→ What you are asked to do
Every line from the one with "U3 pin PROG: VBUS -> PROG" through the last line below should be repeated exactly; pictures stay out of the copy.

[Content revision data]
-*-
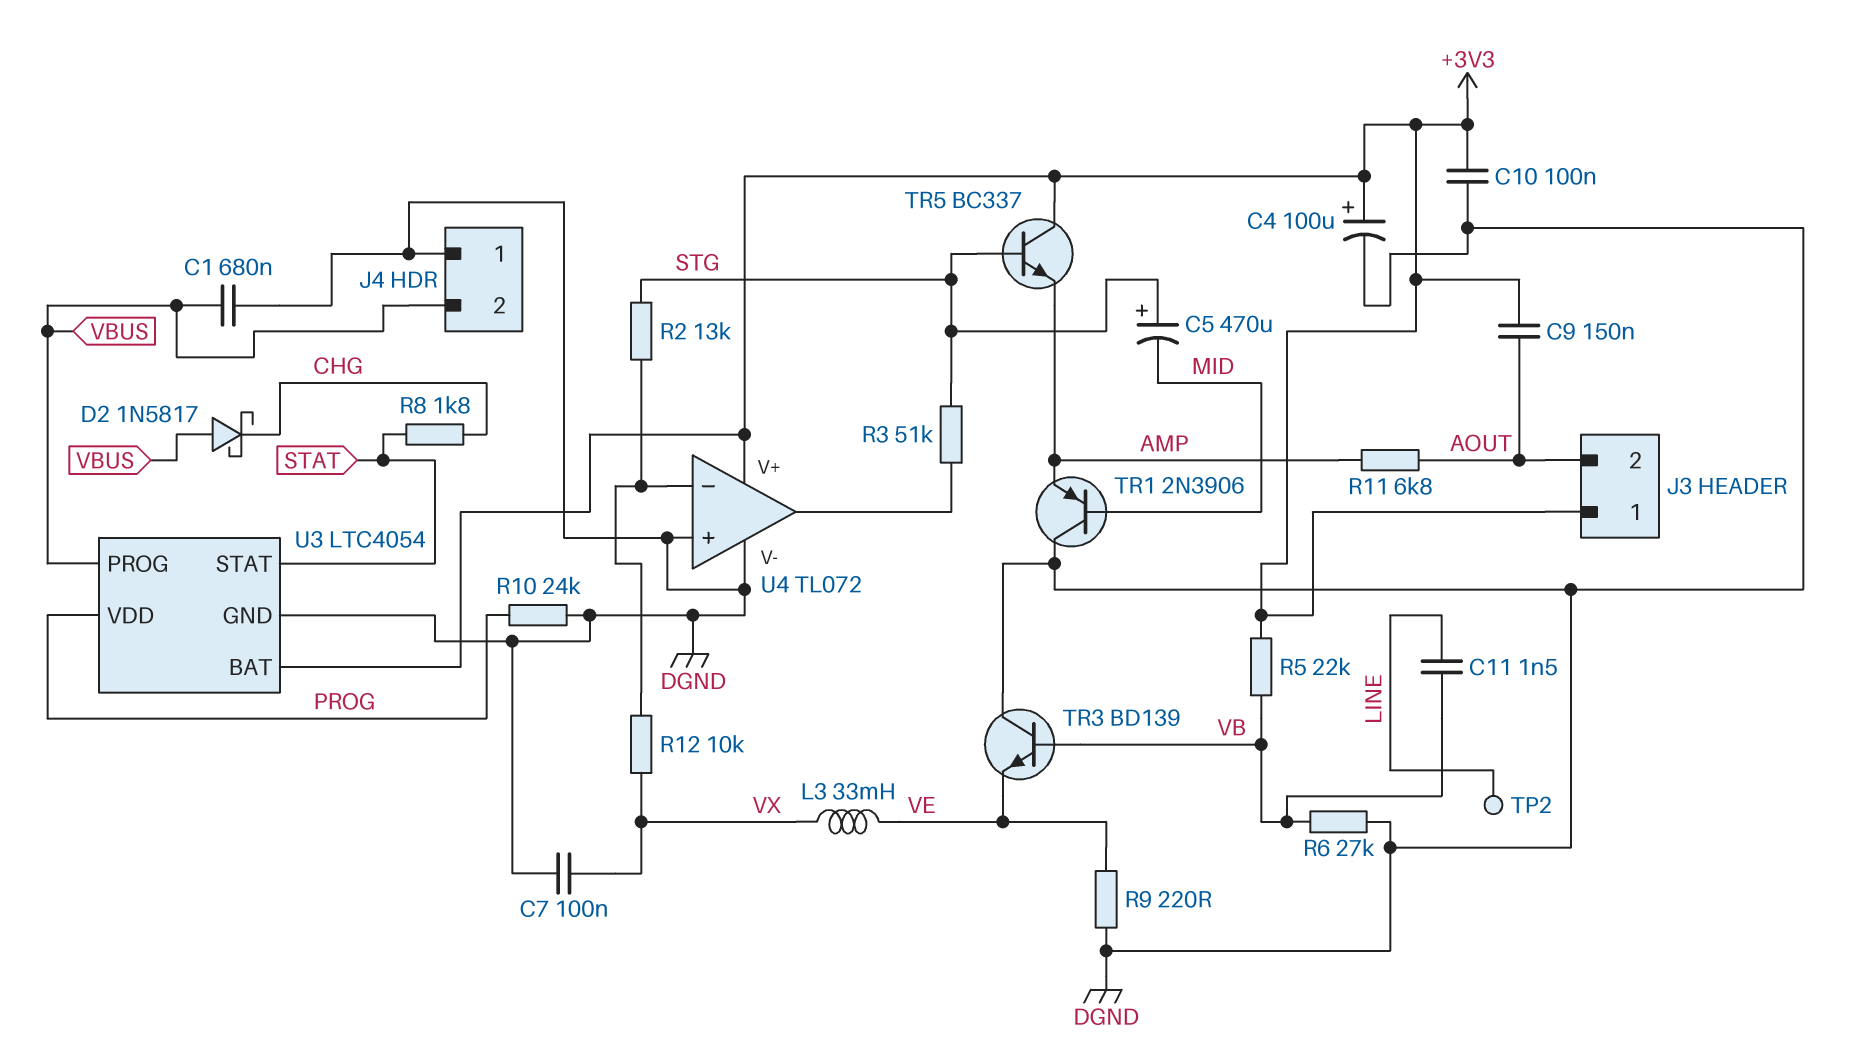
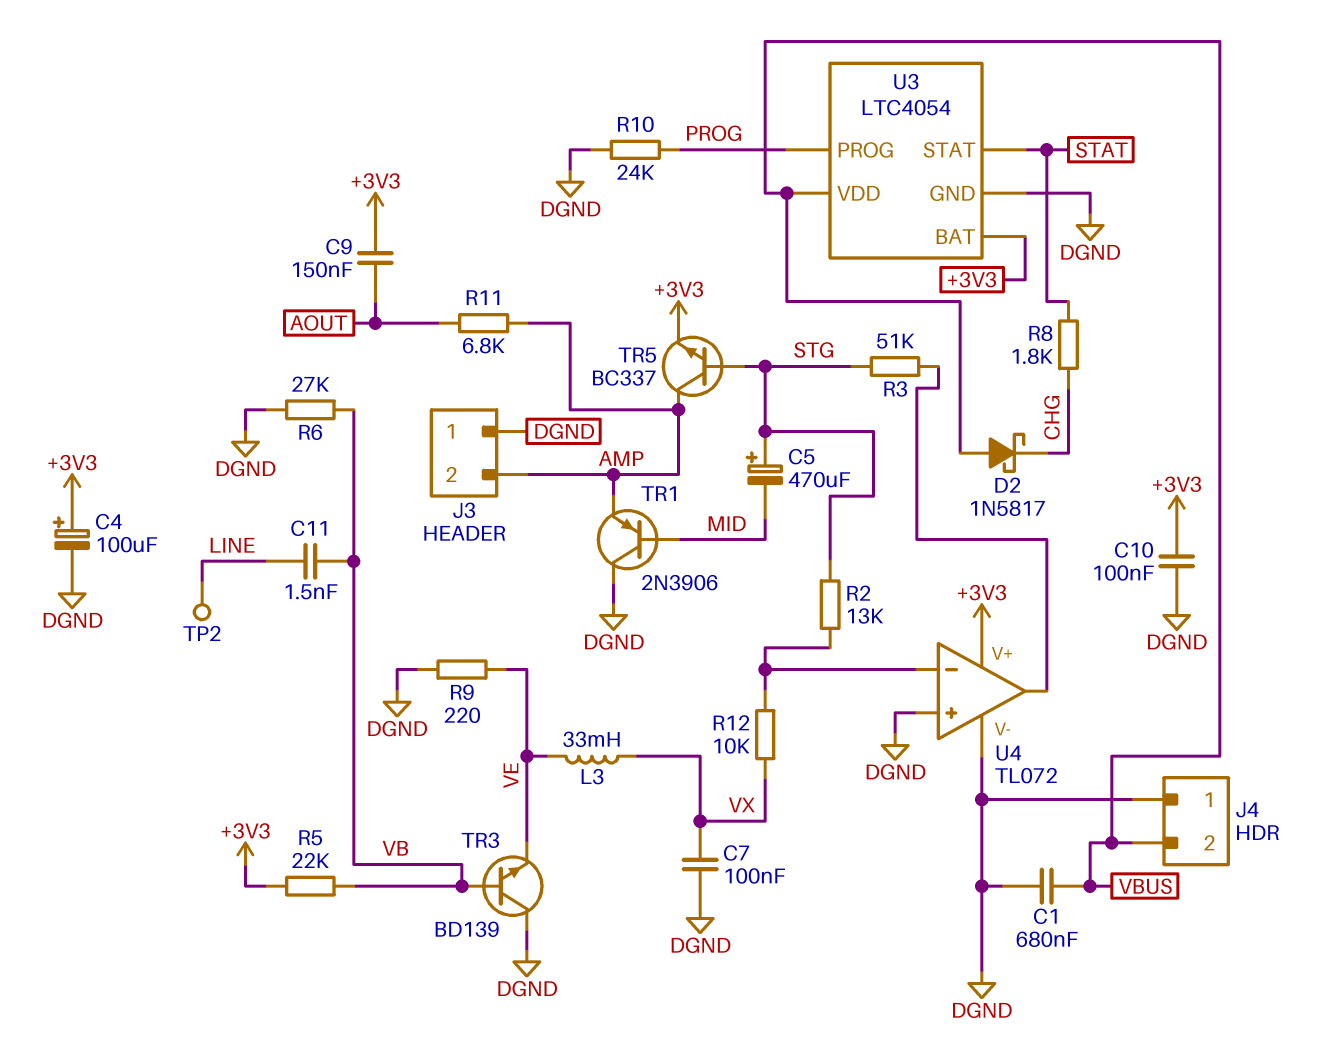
J3 pin 1: +3V3 -> DGND
J3 pin 2: AOUT -> AMP
TR5: NPN BC337 (B STG, C +3V3, E AMP) -> NPN BC337 (B STG, C AMP, E +3V3)
U3 pin PROG: VBUS -> PROG
U3 pin VDD: PROG -> VBUS

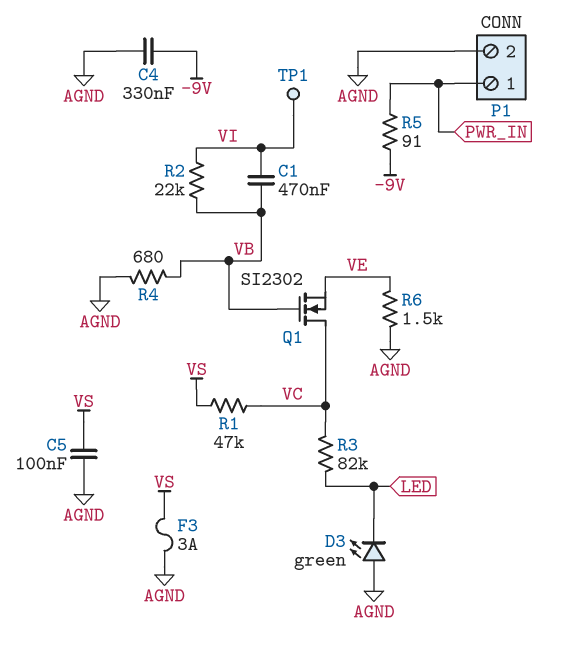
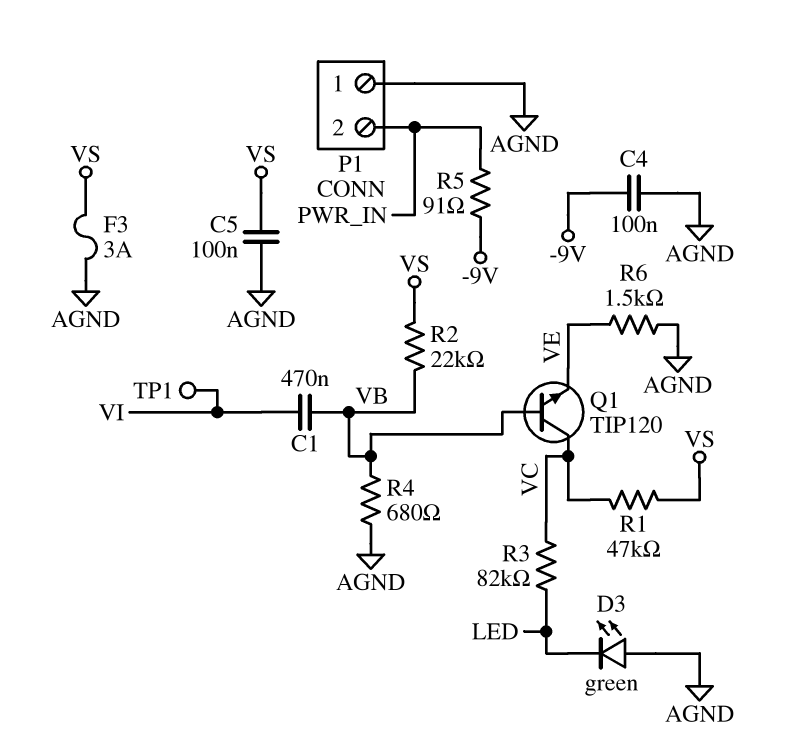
C4: 330nF (-9V, AGND) -> 100nF (-9V, AGND)
P1 pin 1: PWR_IN -> AGND
P1 pin 2: AGND -> PWR_IN
Q1: NMOS SI2302 (G VB, D VC, S VE) -> NPN TIP120 (B VB, C VC, E VE)
R2: 22k (VB, VI) -> 22k (VB, VS)

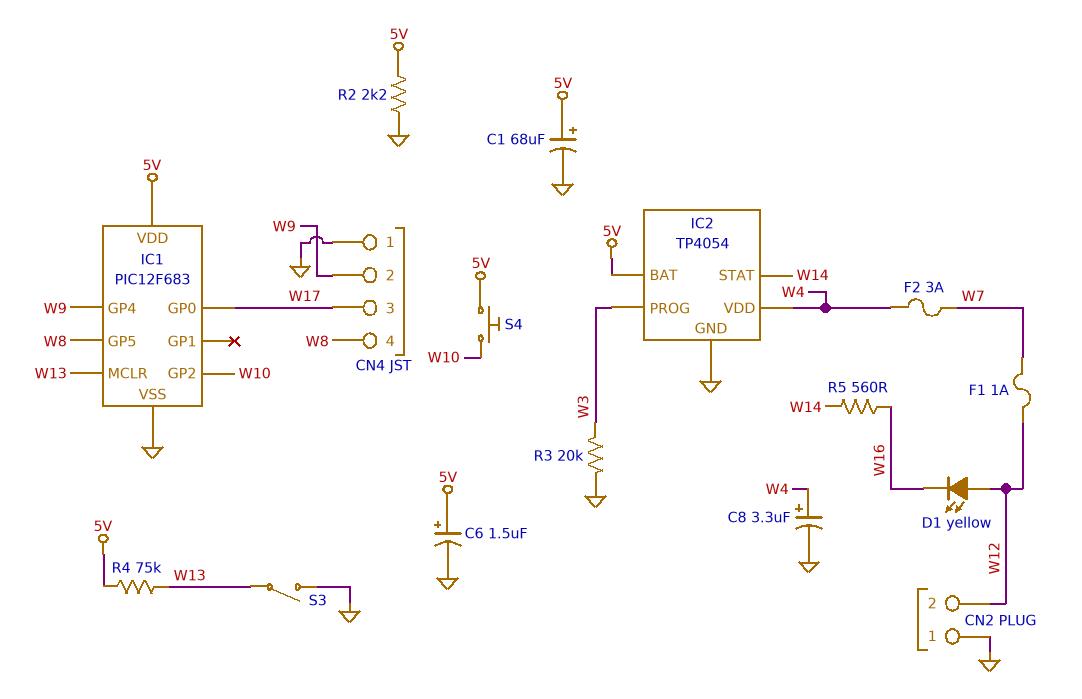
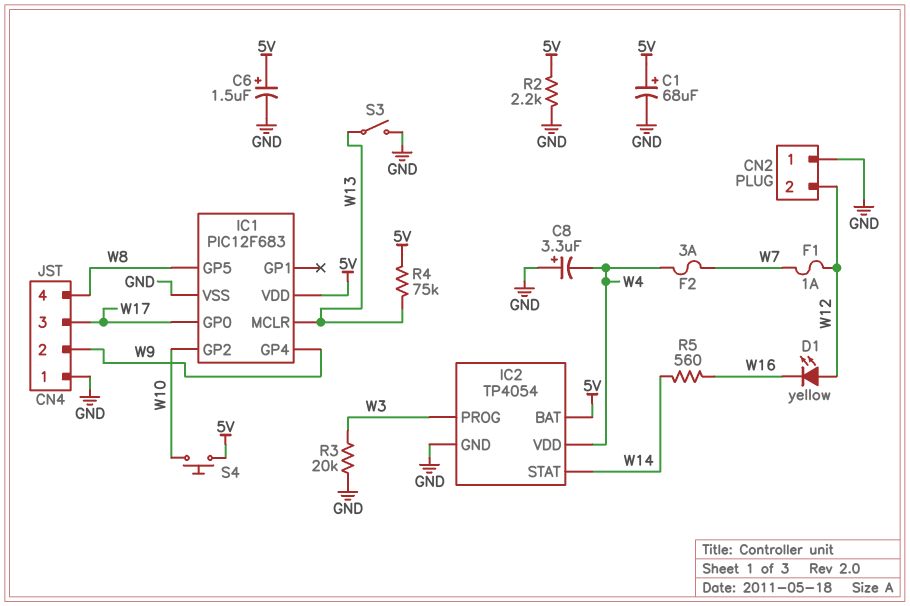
C8: 3.3uF (plus W4, minus GND) -> 3.3uF (plus GND, minus W4)

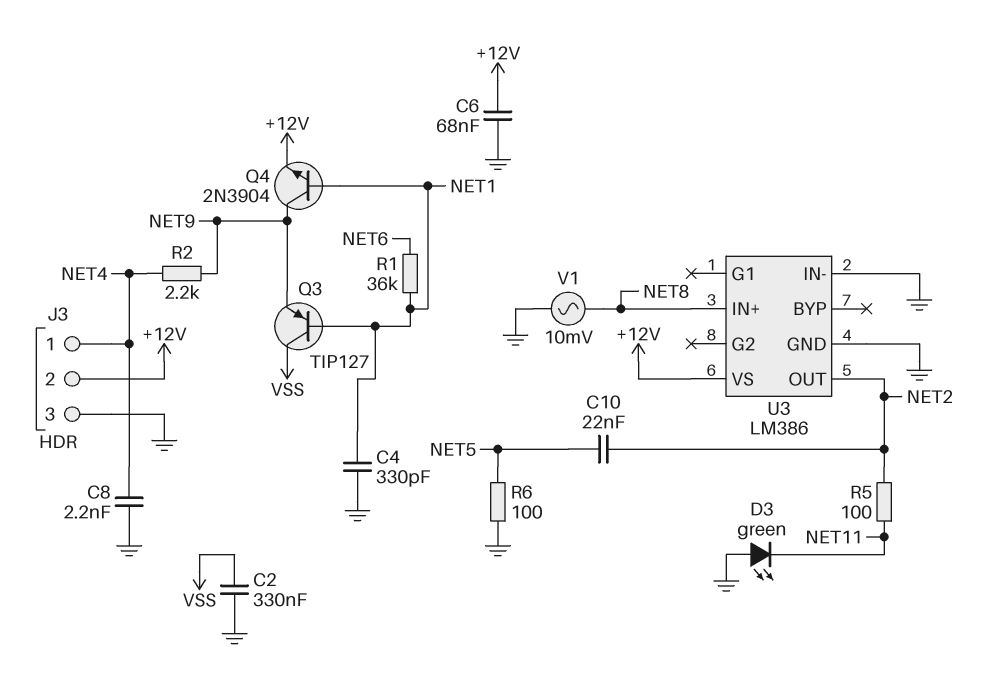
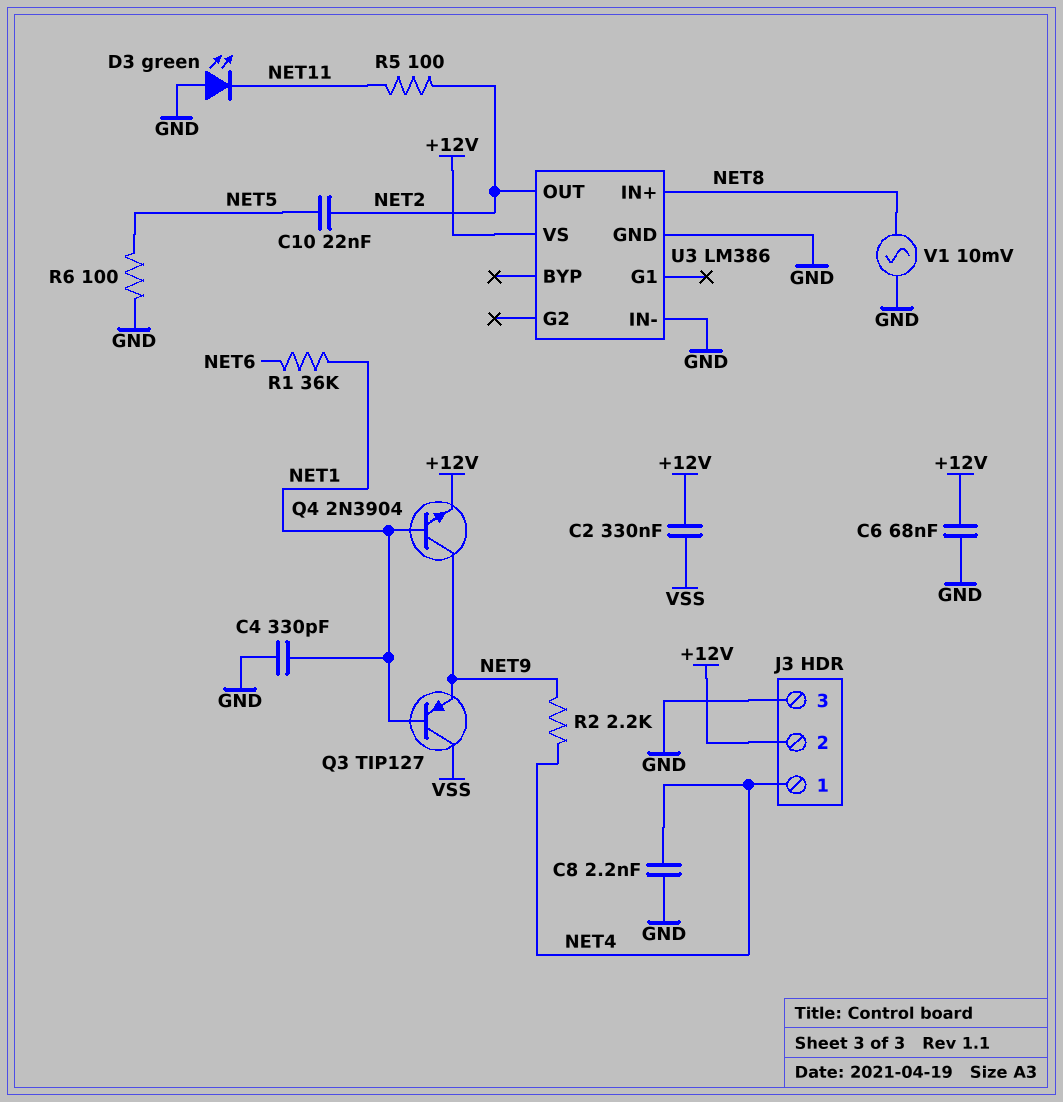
C2: 330nF (GND, VSS) -> 330nF (+12V, VSS)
-*-
→ Exercise solution
U3 pin PROG: VBUS -> PROG
U3 pin VDD: PROG -> VBUS

C4: 330nF (-9V, AGND) -> 100nF (-9V, AGND)
P1 pin 1: PWR_IN -> AGND
P1 pin 2: AGND -> PWR_IN
Q1: NMOS SI2302 (G VB, D VC, S VE) -> NPN TIP120 (B VB, C VC, E VE)
R2: 22k (VB, VI) -> 22k (VB, VS)

C8: 3.3uF (plus W4, minus GND) -> 3.3uF (plus GND, minus W4)

C2: 330nF (GND, VSS) -> 330nF (+12V, VSS)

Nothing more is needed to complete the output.